§ Problem statement: All of the data below should come back exactly as written, minus its images.

§ Records excerpted from a collection:

────────────────────────────────────────

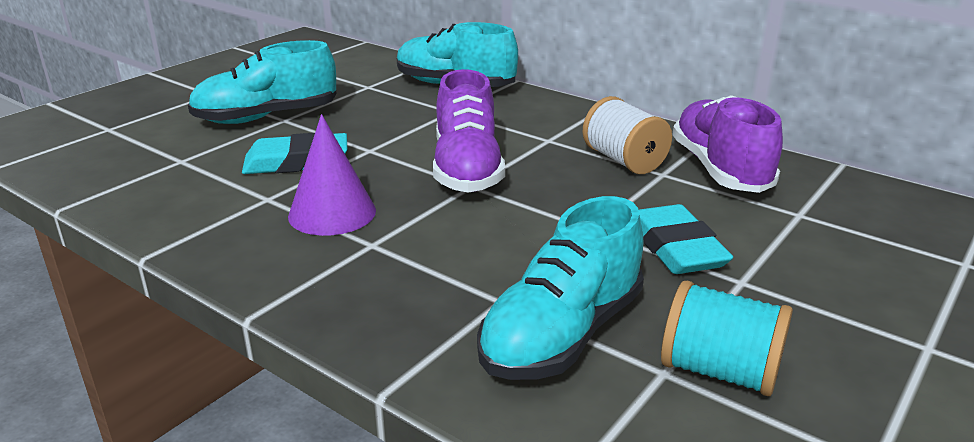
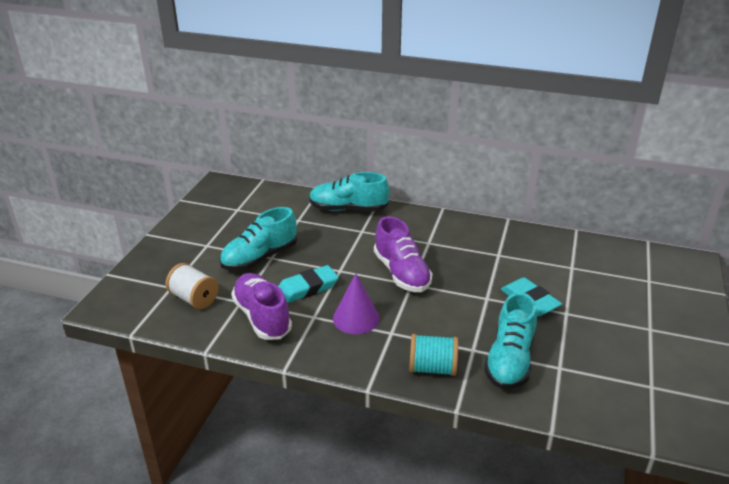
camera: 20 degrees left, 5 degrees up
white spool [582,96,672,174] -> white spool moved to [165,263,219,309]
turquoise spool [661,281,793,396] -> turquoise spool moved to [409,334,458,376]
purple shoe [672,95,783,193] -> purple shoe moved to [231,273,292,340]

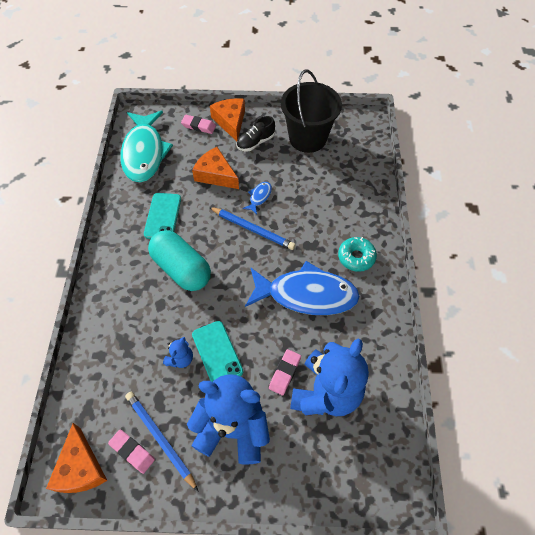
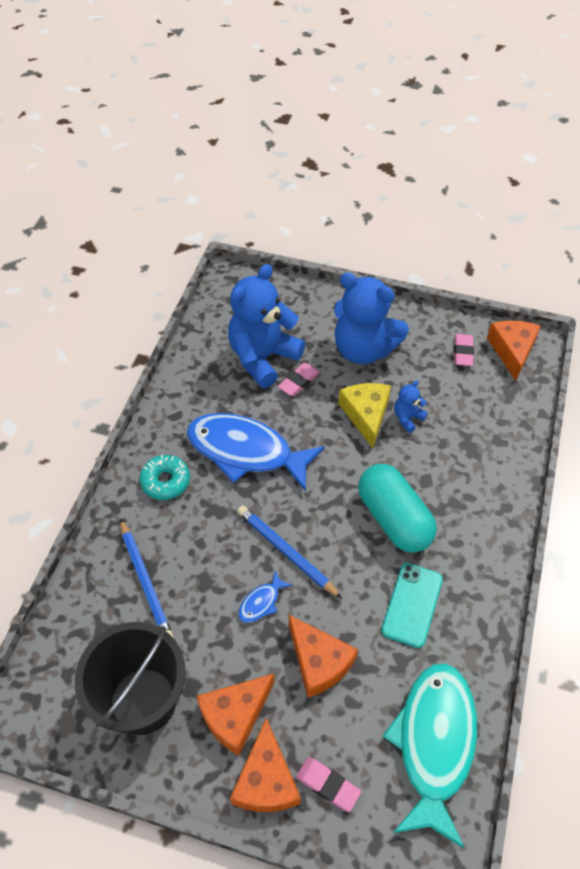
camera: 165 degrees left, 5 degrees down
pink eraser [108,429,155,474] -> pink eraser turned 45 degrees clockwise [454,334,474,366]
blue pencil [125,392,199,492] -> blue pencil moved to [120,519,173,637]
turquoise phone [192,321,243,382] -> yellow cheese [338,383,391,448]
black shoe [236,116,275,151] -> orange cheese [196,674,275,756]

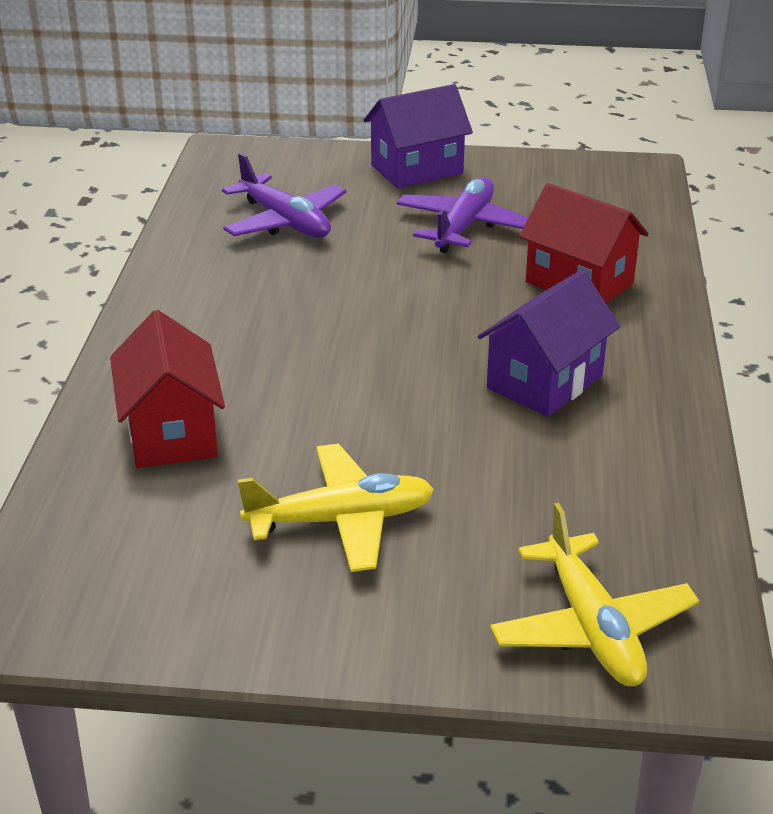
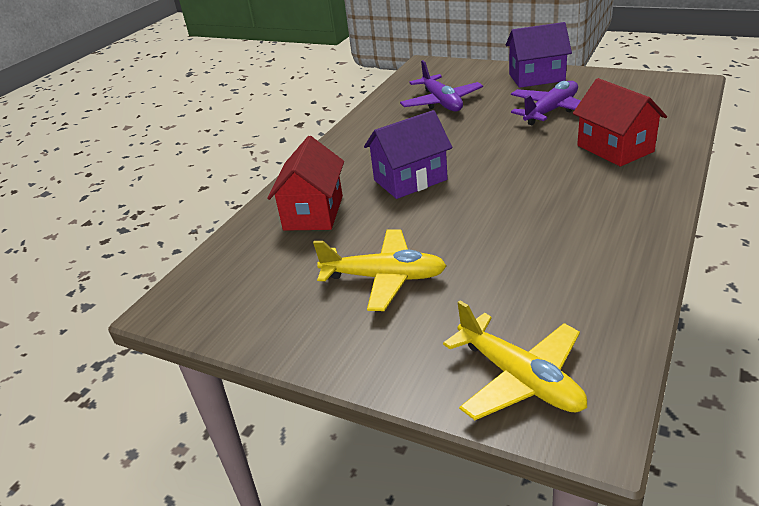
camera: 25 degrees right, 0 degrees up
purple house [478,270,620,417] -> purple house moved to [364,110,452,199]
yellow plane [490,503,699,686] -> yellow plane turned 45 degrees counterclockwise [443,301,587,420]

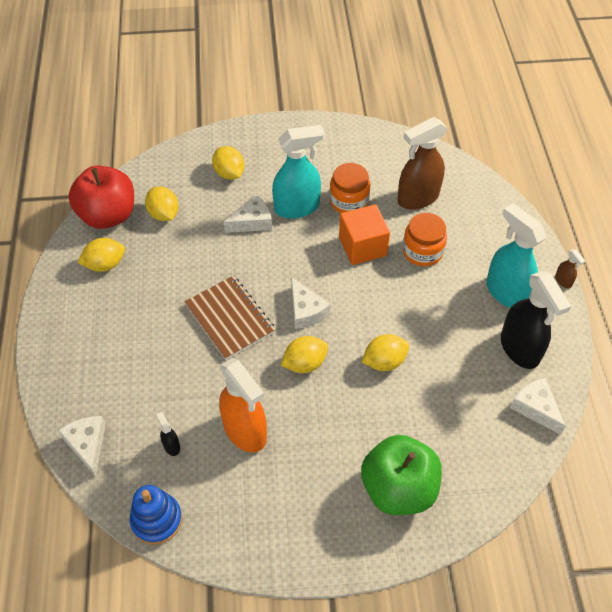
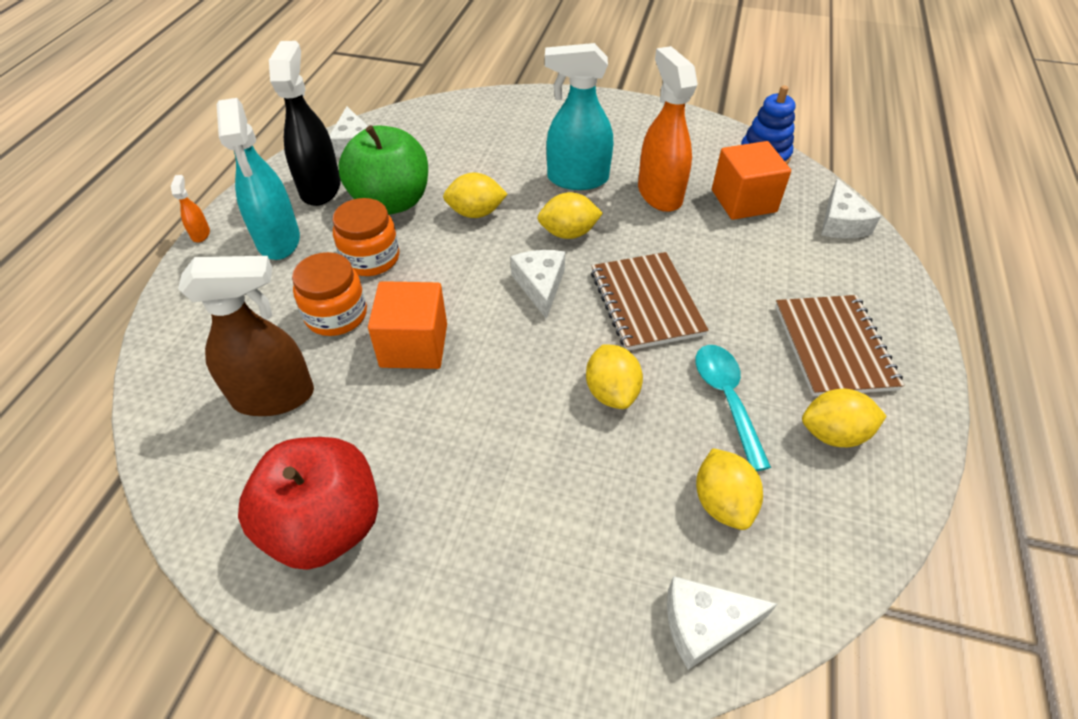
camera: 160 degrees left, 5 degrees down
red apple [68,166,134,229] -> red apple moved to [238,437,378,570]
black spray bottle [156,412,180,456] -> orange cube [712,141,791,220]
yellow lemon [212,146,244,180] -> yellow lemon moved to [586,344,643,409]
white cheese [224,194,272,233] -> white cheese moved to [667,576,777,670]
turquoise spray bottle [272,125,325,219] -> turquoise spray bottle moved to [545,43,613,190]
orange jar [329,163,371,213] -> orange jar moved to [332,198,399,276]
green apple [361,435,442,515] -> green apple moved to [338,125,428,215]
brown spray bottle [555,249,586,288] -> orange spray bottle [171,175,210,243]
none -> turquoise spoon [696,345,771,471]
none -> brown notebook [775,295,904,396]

────────────────────────────────────────

§ Answer to the exercise:
camera: 20 degrees left, 5 degrees up
white spool [582,96,672,174] -> white spool moved to [165,263,219,309]
turquoise spool [661,281,793,396] -> turquoise spool moved to [409,334,458,376]
purple shoe [672,95,783,193] -> purple shoe moved to [231,273,292,340]

camera: 165 degrees left, 5 degrees down
pink eraser [108,429,155,474] -> pink eraser turned 45 degrees clockwise [454,334,474,366]
blue pencil [125,392,199,492] -> blue pencil moved to [120,519,173,637]
turquoise phone [192,321,243,382] -> yellow cheese [338,383,391,448]
black shoe [236,116,275,151] -> orange cheese [196,674,275,756]

camera: 25 degrees right, 0 degrees up
purple house [478,270,620,417] -> purple house moved to [364,110,452,199]
yellow plane [490,503,699,686] -> yellow plane turned 45 degrees counterclockwise [443,301,587,420]

camera: 160 degrees left, 5 degrees down
red apple [68,166,134,229] -> red apple moved to [238,437,378,570]
black spray bottle [156,412,180,456] -> orange cube [712,141,791,220]
yellow lemon [212,146,244,180] -> yellow lemon moved to [586,344,643,409]
white cheese [224,194,272,233] -> white cheese moved to [667,576,777,670]
turquoise spray bottle [272,125,325,219] -> turquoise spray bottle moved to [545,43,613,190]
orange jar [329,163,371,213] -> orange jar moved to [332,198,399,276]
green apple [361,435,442,515] -> green apple moved to [338,125,428,215]
brown spray bottle [555,249,586,288] -> orange spray bottle [171,175,210,243]
none -> turquoise spoon [696,345,771,471]
none -> brown notebook [775,295,904,396]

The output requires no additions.